### [Your assignment]
From the data below, please reproduce exactly everything from the line that contains "U2 pin out: OUT -> SUM" down to the line that contains "D102: LED green", with both ends included.

### [Records supplied]
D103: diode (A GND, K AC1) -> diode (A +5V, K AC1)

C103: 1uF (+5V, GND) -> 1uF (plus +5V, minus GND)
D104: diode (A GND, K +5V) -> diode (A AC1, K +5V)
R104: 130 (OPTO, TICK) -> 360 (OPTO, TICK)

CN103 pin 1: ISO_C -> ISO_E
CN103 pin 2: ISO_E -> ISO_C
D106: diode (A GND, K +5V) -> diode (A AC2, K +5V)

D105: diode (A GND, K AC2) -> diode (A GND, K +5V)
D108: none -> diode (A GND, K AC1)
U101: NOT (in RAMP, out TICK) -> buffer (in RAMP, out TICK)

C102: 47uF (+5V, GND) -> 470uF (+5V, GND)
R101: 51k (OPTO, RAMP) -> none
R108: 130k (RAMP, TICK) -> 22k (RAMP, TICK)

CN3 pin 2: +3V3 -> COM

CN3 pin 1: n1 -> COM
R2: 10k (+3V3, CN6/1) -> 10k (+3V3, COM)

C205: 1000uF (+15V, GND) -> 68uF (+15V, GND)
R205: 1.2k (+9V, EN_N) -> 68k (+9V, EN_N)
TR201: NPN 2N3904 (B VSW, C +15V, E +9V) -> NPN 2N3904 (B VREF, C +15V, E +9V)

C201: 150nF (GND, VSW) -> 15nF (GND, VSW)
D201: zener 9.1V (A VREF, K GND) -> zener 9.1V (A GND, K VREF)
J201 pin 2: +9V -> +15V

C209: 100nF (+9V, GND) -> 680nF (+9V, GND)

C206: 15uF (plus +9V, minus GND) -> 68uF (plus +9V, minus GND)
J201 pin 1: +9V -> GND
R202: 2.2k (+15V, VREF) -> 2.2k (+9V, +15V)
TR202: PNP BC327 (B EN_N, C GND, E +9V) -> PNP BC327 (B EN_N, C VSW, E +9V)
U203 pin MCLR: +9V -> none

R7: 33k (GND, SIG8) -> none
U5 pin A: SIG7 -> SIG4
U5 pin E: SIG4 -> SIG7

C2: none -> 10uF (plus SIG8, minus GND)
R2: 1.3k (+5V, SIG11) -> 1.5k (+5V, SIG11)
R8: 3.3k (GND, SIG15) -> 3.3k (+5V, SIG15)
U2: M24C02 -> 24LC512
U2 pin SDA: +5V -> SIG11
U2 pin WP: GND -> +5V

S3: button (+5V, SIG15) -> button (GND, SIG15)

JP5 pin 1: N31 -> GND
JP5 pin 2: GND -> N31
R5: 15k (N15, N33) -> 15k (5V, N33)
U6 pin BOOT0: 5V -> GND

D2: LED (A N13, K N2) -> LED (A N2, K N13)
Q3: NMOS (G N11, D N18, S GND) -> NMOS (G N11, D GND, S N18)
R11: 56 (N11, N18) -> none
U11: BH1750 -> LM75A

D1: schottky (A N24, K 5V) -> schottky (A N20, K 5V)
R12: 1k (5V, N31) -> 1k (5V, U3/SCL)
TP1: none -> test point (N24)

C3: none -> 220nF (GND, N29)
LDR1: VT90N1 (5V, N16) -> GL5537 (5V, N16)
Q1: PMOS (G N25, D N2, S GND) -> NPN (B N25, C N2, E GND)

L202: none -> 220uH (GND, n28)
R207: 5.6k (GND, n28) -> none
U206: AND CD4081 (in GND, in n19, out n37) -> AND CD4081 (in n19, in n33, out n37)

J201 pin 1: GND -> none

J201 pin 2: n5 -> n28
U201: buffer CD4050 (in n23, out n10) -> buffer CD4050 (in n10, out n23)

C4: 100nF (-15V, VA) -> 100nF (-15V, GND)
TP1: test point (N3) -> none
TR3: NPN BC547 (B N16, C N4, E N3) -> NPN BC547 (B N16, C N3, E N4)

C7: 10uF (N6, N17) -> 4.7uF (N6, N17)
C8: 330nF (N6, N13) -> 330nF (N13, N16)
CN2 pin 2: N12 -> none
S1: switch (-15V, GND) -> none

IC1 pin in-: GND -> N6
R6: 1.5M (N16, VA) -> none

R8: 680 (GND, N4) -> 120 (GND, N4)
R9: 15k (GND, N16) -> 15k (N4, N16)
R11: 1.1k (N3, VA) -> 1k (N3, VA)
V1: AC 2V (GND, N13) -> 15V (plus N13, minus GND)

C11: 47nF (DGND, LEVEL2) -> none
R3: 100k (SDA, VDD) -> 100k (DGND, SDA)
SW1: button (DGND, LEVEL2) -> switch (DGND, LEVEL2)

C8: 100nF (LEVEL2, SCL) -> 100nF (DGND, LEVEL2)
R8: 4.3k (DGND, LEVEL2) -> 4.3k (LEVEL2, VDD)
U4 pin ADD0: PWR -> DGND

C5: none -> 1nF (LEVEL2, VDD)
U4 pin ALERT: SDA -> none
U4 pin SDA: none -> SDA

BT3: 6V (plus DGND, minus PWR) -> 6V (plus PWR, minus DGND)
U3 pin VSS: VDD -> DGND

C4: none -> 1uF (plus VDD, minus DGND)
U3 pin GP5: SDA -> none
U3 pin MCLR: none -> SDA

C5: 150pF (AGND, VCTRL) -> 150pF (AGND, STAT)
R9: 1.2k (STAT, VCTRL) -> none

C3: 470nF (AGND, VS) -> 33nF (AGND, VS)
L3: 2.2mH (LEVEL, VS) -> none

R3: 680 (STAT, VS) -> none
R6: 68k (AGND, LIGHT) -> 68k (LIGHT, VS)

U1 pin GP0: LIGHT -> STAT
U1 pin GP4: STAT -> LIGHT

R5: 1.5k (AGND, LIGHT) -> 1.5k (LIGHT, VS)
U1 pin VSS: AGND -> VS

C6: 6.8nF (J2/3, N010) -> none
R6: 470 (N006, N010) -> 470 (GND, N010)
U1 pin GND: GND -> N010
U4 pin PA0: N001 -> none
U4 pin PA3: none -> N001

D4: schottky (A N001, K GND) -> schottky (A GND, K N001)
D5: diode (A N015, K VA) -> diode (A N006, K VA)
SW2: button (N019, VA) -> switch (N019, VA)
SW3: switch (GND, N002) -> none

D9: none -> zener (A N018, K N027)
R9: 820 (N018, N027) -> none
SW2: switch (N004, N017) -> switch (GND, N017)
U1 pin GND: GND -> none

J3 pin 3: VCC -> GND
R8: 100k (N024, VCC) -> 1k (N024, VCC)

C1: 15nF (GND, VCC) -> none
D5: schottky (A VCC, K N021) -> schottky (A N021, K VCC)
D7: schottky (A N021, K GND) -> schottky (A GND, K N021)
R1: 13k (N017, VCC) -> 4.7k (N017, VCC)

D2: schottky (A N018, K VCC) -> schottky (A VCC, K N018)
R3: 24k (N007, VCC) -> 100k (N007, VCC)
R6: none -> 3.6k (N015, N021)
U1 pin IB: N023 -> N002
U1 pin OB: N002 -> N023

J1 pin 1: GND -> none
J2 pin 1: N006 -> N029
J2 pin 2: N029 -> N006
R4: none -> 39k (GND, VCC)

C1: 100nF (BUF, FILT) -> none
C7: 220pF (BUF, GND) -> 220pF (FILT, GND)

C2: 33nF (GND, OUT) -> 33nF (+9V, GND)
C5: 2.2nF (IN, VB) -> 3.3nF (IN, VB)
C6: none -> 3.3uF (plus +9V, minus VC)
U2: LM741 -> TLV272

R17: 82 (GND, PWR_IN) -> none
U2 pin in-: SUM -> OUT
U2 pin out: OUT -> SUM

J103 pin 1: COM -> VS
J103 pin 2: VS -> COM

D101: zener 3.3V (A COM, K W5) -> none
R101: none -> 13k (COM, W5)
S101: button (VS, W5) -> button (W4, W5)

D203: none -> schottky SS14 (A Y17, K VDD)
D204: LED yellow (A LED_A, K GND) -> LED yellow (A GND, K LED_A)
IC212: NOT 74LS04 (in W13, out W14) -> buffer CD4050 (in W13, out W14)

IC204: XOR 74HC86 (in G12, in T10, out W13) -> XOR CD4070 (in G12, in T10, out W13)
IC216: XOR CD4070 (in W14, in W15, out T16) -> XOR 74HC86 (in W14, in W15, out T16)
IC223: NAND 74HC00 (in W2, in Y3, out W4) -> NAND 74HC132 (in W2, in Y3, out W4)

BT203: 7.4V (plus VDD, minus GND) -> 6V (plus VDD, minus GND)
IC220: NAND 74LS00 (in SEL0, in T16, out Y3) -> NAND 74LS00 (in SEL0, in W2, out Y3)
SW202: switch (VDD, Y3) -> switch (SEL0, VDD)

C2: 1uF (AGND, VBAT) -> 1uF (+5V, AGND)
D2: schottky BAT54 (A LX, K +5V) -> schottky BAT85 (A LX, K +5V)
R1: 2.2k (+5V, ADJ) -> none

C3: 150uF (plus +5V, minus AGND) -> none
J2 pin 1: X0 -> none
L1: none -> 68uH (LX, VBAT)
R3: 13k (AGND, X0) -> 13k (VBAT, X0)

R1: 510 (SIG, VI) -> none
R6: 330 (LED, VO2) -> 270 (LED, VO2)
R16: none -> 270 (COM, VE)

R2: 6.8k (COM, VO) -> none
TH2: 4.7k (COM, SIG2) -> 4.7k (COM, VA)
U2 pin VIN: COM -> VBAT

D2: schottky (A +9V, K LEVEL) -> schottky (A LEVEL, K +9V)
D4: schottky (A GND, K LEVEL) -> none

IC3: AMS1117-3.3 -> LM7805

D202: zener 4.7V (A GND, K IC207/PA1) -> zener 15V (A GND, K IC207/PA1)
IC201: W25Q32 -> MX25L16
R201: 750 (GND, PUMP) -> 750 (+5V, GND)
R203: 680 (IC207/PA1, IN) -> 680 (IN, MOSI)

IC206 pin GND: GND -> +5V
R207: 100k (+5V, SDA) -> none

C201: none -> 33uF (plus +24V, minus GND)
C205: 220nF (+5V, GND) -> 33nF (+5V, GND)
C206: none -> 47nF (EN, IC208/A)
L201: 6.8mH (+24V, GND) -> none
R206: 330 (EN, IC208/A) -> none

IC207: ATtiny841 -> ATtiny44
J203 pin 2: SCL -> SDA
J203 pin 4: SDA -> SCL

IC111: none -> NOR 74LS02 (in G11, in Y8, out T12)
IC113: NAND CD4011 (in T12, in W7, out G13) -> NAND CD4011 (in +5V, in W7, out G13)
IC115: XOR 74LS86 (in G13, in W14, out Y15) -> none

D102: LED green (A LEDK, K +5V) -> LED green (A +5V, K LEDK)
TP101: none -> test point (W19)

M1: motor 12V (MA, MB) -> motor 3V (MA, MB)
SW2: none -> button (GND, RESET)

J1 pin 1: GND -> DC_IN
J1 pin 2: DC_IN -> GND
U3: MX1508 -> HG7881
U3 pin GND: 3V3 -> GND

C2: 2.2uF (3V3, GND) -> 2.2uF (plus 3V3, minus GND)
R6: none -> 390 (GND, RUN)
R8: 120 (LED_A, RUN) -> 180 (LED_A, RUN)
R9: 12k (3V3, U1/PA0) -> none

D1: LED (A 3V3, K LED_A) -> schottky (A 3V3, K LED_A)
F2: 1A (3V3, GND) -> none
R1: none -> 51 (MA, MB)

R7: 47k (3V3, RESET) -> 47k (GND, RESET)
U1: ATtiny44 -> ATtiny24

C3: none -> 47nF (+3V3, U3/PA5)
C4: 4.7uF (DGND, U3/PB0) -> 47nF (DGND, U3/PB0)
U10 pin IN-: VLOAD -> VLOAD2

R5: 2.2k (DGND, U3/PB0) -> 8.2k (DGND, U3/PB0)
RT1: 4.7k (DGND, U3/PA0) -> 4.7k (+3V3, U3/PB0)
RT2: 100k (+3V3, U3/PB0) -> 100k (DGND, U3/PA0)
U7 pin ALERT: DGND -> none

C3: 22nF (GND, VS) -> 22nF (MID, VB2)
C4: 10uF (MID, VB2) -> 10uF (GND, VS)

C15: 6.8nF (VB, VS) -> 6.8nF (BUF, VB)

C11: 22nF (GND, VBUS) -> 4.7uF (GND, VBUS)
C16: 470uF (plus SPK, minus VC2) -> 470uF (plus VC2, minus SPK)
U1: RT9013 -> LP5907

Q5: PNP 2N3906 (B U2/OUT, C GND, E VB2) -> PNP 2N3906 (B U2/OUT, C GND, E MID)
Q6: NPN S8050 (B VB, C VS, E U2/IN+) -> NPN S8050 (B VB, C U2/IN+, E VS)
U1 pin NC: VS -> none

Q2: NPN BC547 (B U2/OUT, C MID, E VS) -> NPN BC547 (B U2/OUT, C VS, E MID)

### [Answer section]
U2 pin out: OUT -> SUM

J103 pin 1: COM -> VS
J103 pin 2: VS -> COM

D101: zener 3.3V (A COM, K W5) -> none
R101: none -> 13k (COM, W5)
S101: button (VS, W5) -> button (W4, W5)

D203: none -> schottky SS14 (A Y17, K VDD)
D204: LED yellow (A LED_A, K GND) -> LED yellow (A GND, K LED_A)
IC212: NOT 74LS04 (in W13, out W14) -> buffer CD4050 (in W13, out W14)

IC204: XOR 74HC86 (in G12, in T10, out W13) -> XOR CD4070 (in G12, in T10, out W13)
IC216: XOR CD4070 (in W14, in W15, out T16) -> XOR 74HC86 (in W14, in W15, out T16)
IC223: NAND 74HC00 (in W2, in Y3, out W4) -> NAND 74HC132 (in W2, in Y3, out W4)

BT203: 7.4V (plus VDD, minus GND) -> 6V (plus VDD, minus GND)
IC220: NAND 74LS00 (in SEL0, in T16, out Y3) -> NAND 74LS00 (in SEL0, in W2, out Y3)
SW202: switch (VDD, Y3) -> switch (SEL0, VDD)

C2: 1uF (AGND, VBAT) -> 1uF (+5V, AGND)
D2: schottky BAT54 (A LX, K +5V) -> schottky BAT85 (A LX, K +5V)
R1: 2.2k (+5V, ADJ) -> none

C3: 150uF (plus +5V, minus AGND) -> none
J2 pin 1: X0 -> none
L1: none -> 68uH (LX, VBAT)
R3: 13k (AGND, X0) -> 13k (VBAT, X0)

R1: 510 (SIG, VI) -> none
R6: 330 (LED, VO2) -> 270 (LED, VO2)
R16: none -> 270 (COM, VE)

R2: 6.8k (COM, VO) -> none
TH2: 4.7k (COM, SIG2) -> 4.7k (COM, VA)
U2 pin VIN: COM -> VBAT

D2: schottky (A +9V, K LEVEL) -> schottky (A LEVEL, K +9V)
D4: schottky (A GND, K LEVEL) -> none

IC3: AMS1117-3.3 -> LM7805

D202: zener 4.7V (A GND, K IC207/PA1) -> zener 15V (A GND, K IC207/PA1)
IC201: W25Q32 -> MX25L16
R201: 750 (GND, PUMP) -> 750 (+5V, GND)
R203: 680 (IC207/PA1, IN) -> 680 (IN, MOSI)

IC206 pin GND: GND -> +5V
R207: 100k (+5V, SDA) -> none

C201: none -> 33uF (plus +24V, minus GND)
C205: 220nF (+5V, GND) -> 33nF (+5V, GND)
C206: none -> 47nF (EN, IC208/A)
L201: 6.8mH (+24V, GND) -> none
R206: 330 (EN, IC208/A) -> none

IC207: ATtiny841 -> ATtiny44
J203 pin 2: SCL -> SDA
J203 pin 4: SDA -> SCL

IC111: none -> NOR 74LS02 (in G11, in Y8, out T12)
IC113: NAND CD4011 (in T12, in W7, out G13) -> NAND CD4011 (in +5V, in W7, out G13)
IC115: XOR 74LS86 (in G13, in W14, out Y15) -> none

D102: LED green (A LEDK, K +5V) -> LED green (A +5V, K LEDK)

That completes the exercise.